*Assignment*. Please repeat exactly the lines below from the one containing "turquoise bell (no. 3 from left)" down to the one containing "green house (no. 1 from left)", both included, and nothing else.

*Working data*.
★ ★ ★

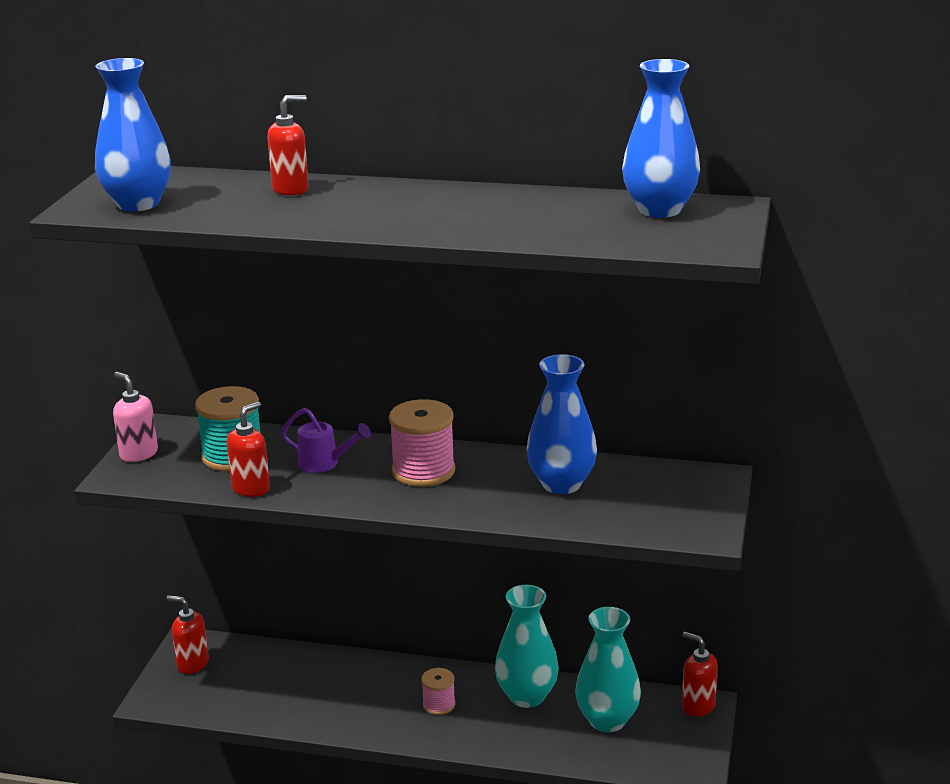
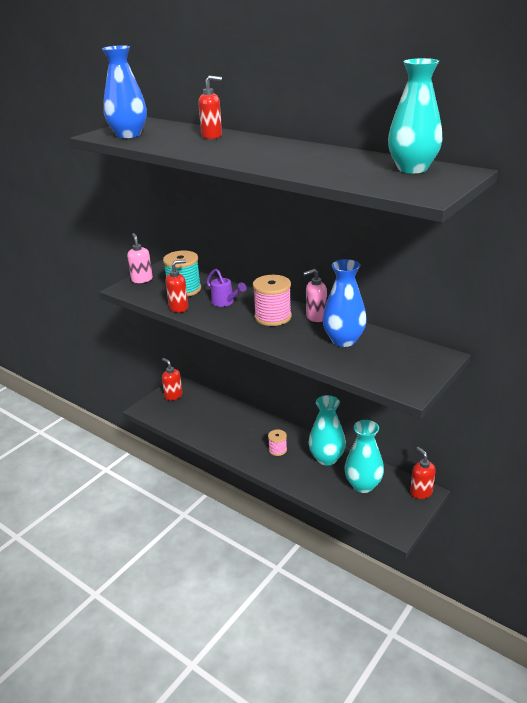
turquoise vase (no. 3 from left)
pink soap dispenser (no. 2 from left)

★ ★ ★

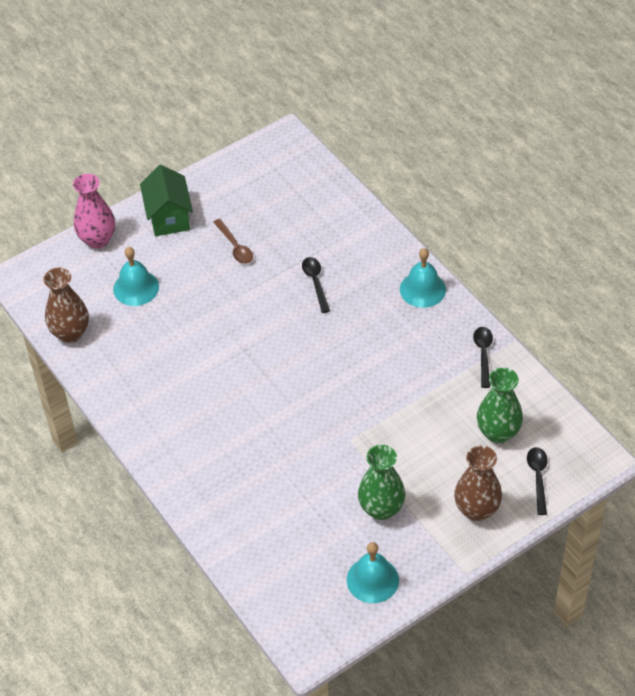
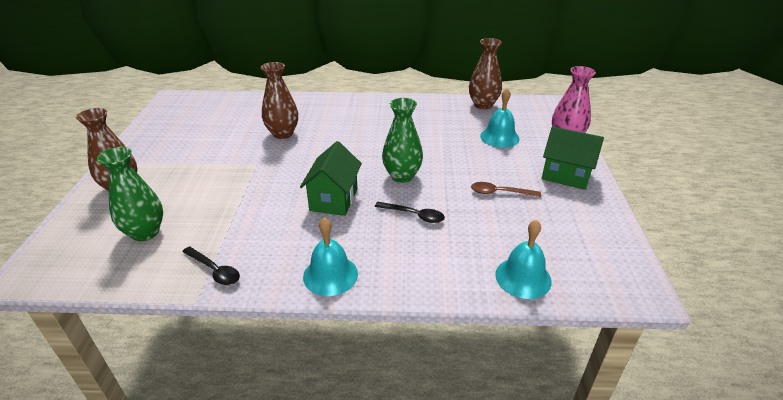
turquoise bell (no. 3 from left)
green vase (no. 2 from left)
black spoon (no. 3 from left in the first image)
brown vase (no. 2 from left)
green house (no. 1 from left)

★ ★ ★

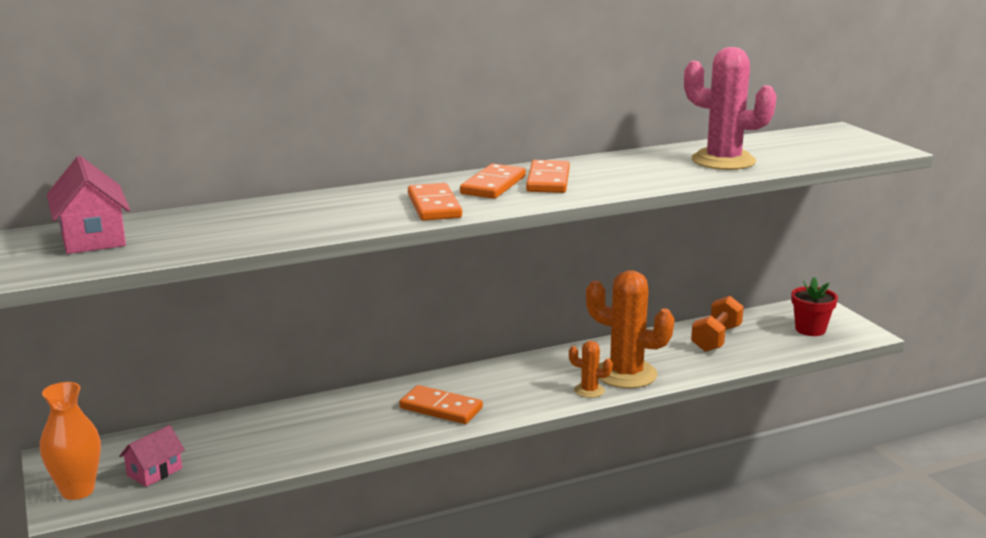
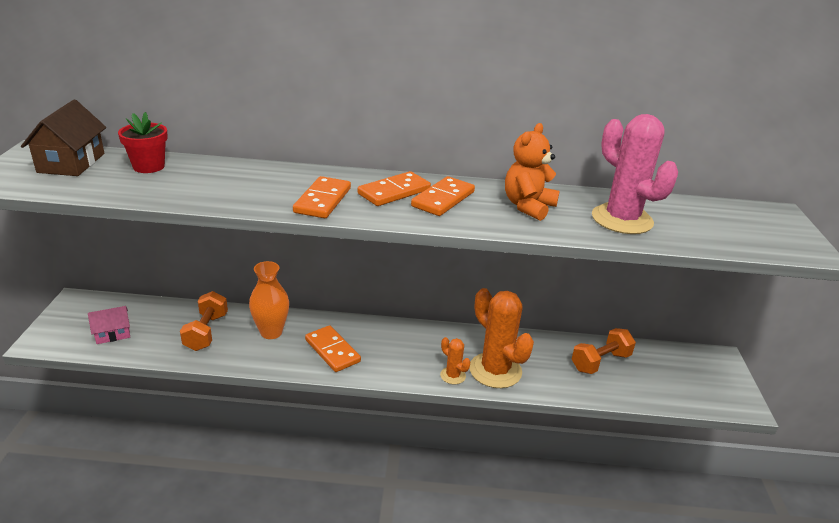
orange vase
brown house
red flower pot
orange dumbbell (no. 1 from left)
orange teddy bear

★ ★ ★

*Output for this task*.
turquoise bell (no. 3 from left)
green vase (no. 2 from left)
black spoon (no. 3 from left in the first image)
brown vase (no. 2 from left)
green house (no. 1 from left)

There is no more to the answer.